Task statement: Please copy, with no word changed, only the run of lines that opens with the line containing "SW101: button (3V3, N41) -> switch (3V3, N41)" and closes with the last line below.

Edit tracking data

+-------+

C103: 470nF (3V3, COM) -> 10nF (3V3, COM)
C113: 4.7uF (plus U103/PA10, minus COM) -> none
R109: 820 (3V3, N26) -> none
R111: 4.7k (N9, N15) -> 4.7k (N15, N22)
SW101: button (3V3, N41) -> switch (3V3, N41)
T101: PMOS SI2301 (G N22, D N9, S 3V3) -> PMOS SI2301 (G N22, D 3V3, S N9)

+-------+

Result of this task:
SW101: button (3V3, N41) -> switch (3V3, N41)
T101: PMOS SI2301 (G N22, D N9, S 3V3) -> PMOS SI2301 (G N22, D 3V3, S N9)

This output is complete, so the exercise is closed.